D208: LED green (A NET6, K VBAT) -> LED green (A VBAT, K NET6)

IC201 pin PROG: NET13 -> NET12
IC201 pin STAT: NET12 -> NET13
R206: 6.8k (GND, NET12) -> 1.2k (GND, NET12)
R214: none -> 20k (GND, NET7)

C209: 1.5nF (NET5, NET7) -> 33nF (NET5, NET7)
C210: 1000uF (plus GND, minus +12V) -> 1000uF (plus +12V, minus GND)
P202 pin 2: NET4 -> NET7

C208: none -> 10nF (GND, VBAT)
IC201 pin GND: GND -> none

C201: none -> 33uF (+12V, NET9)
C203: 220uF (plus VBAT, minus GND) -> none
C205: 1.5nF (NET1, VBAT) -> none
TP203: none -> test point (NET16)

○ ○ ○ ○ ○ ○ ○

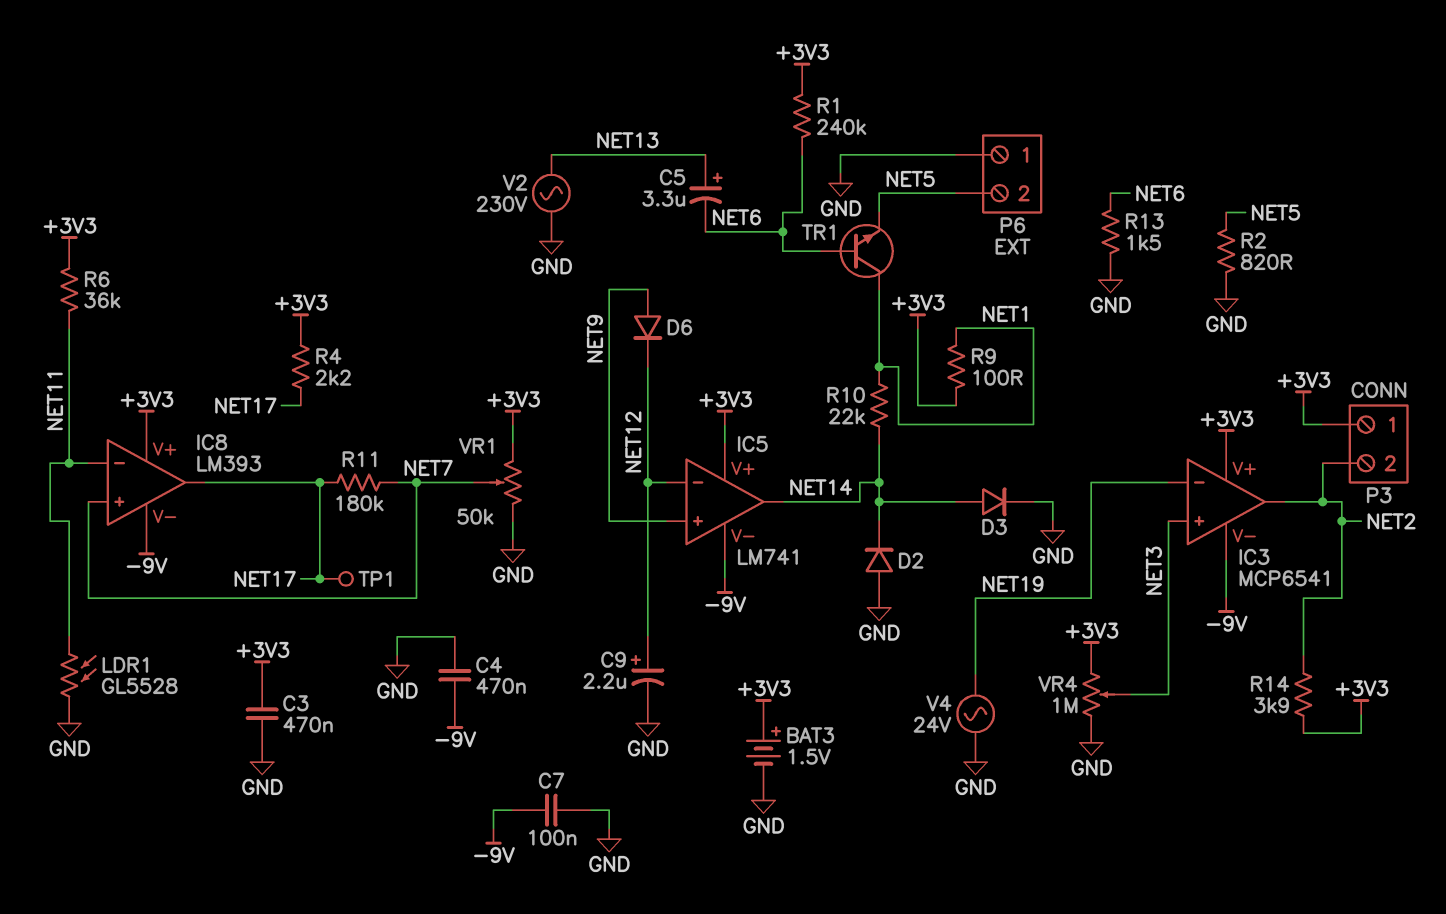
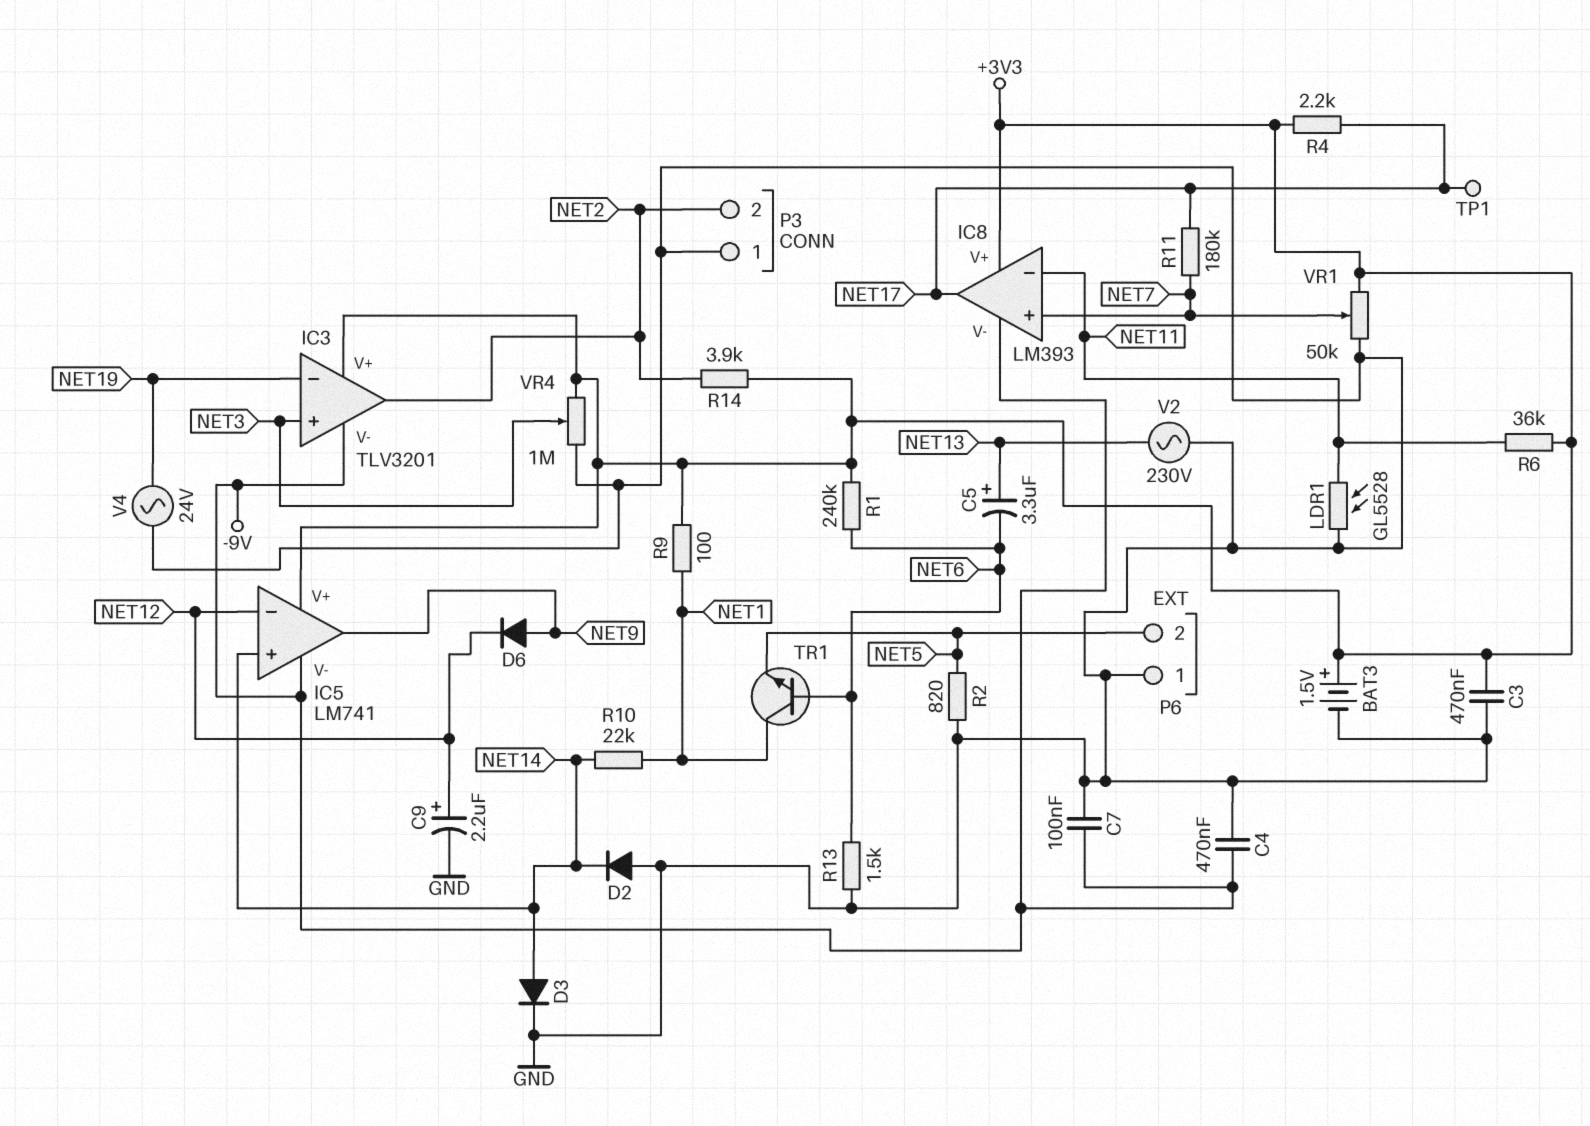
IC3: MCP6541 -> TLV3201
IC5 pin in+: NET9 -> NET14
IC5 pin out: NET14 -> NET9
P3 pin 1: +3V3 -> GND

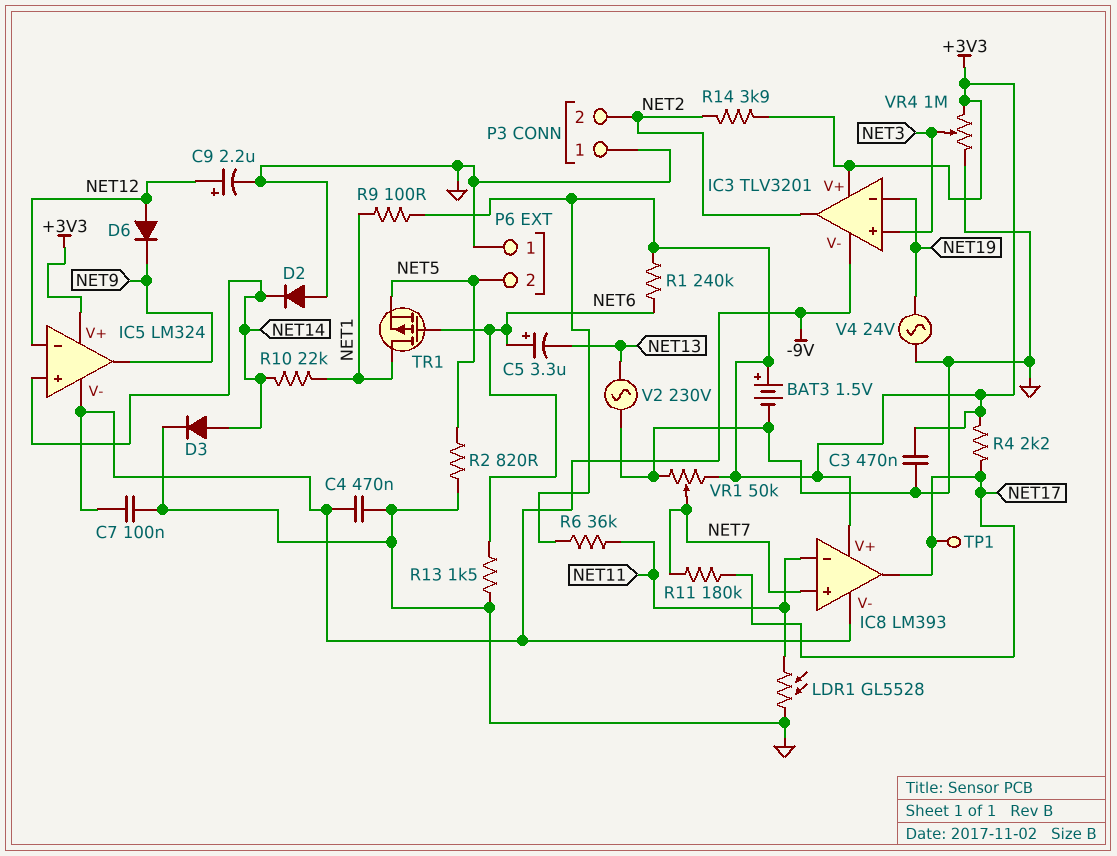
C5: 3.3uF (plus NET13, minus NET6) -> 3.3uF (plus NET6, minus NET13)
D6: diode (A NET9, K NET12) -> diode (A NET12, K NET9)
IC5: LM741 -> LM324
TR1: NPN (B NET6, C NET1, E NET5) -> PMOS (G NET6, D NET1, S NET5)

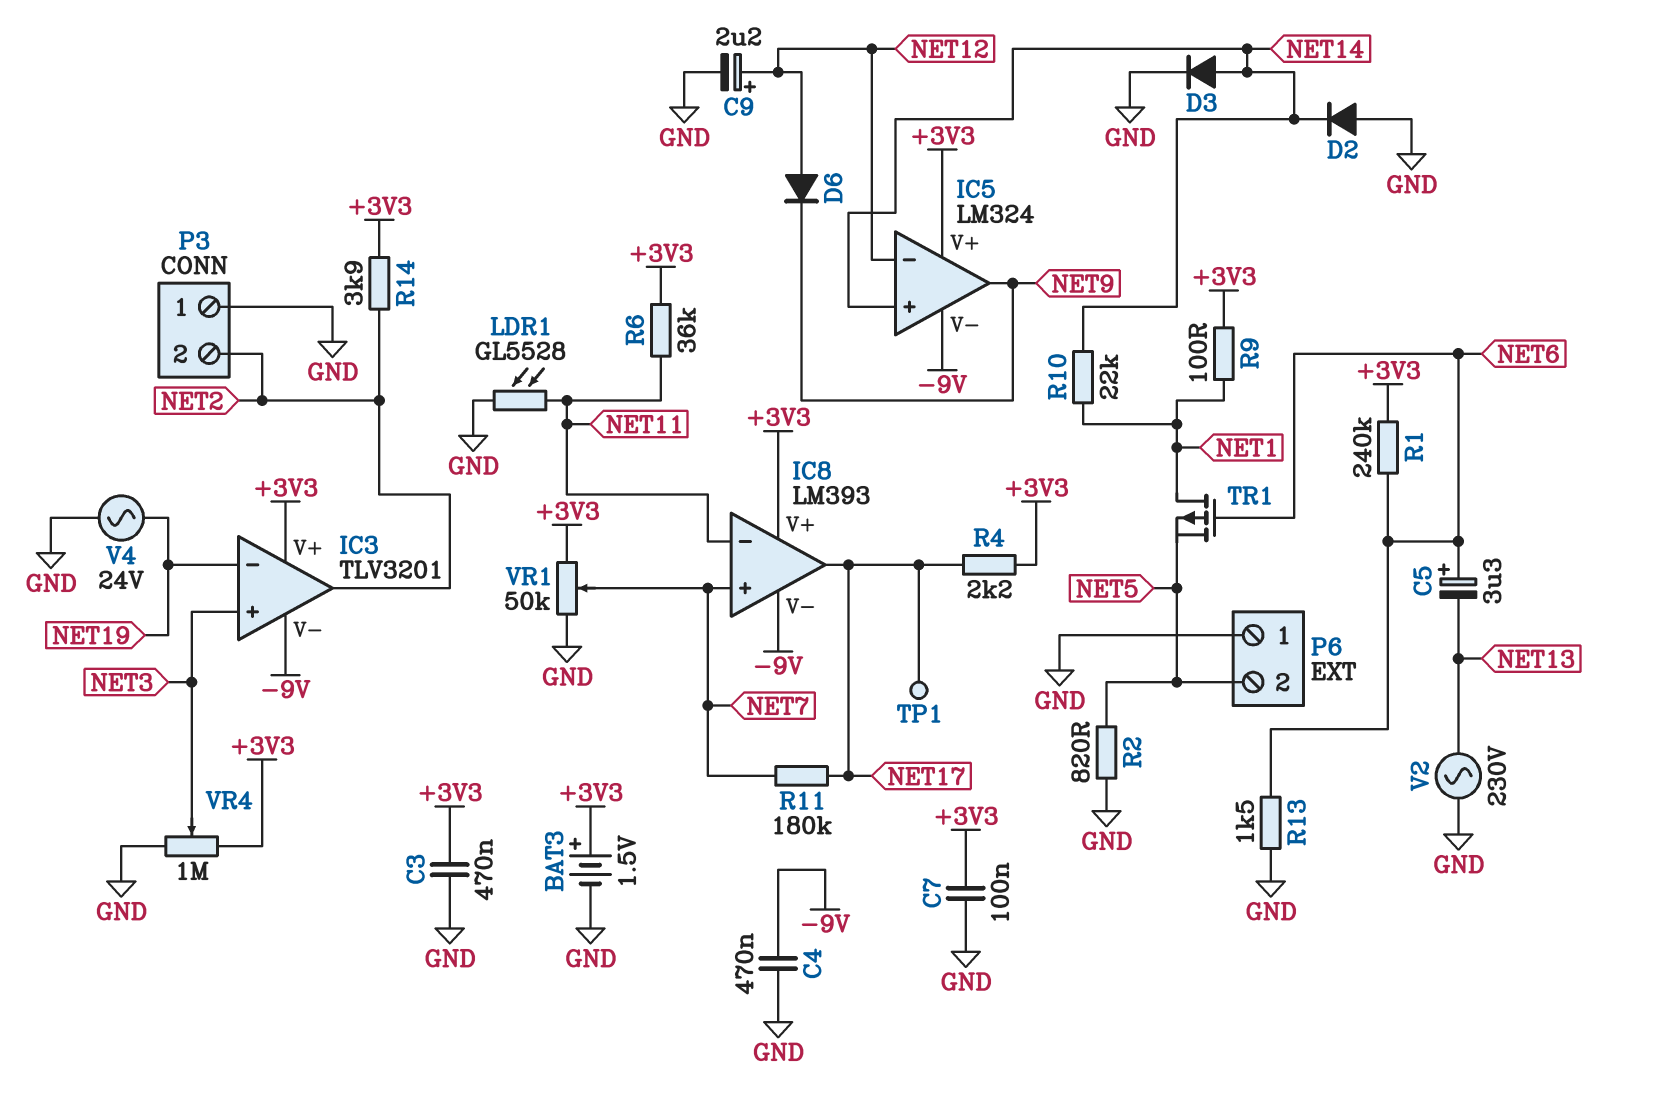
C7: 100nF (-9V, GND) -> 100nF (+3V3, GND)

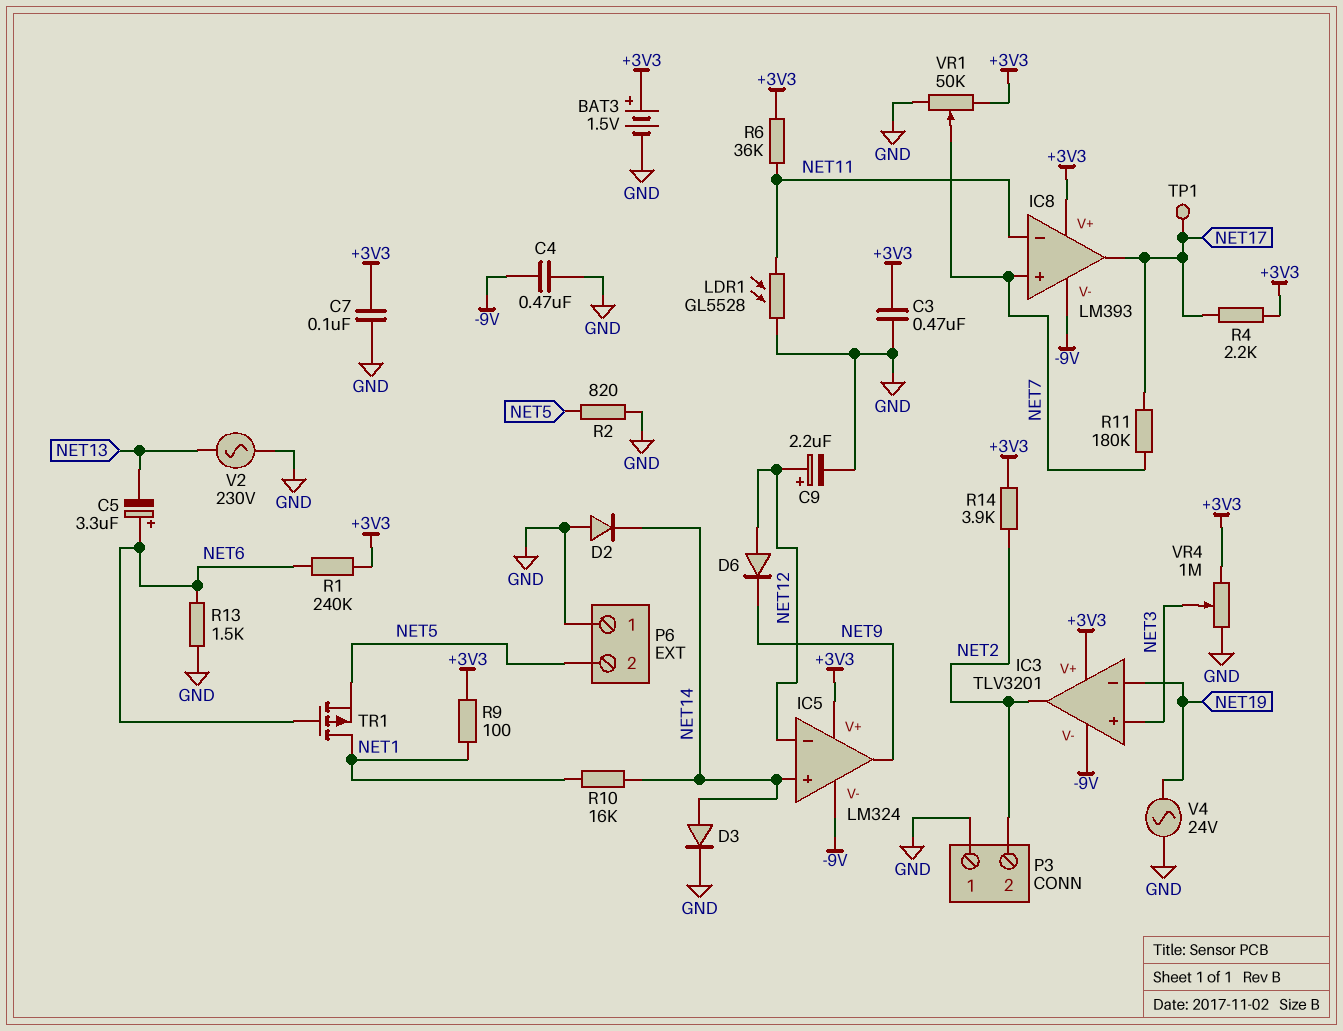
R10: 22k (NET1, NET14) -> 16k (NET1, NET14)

○ ○ ○ ○ ○ ○ ○

[WHAT TO DO] Line for line, output the entries above from the line with "C5: 3.3uF (plus" to the line with "R10: 22k (NET1, NET14) -> 16k (NET1, NET14)", both included, and nothing more. Skip pictures.

[EXERCISE RESPONSE]
C5: 3.3uF (plus NET13, minus NET6) -> 3.3uF (plus NET6, minus NET13)
D6: diode (A NET9, K NET12) -> diode (A NET12, K NET9)
IC5: LM741 -> LM324
TR1: NPN (B NET6, C NET1, E NET5) -> PMOS (G NET6, D NET1, S NET5)

C7: 100nF (-9V, GND) -> 100nF (+3V3, GND)

R10: 22k (NET1, NET14) -> 16k (NET1, NET14)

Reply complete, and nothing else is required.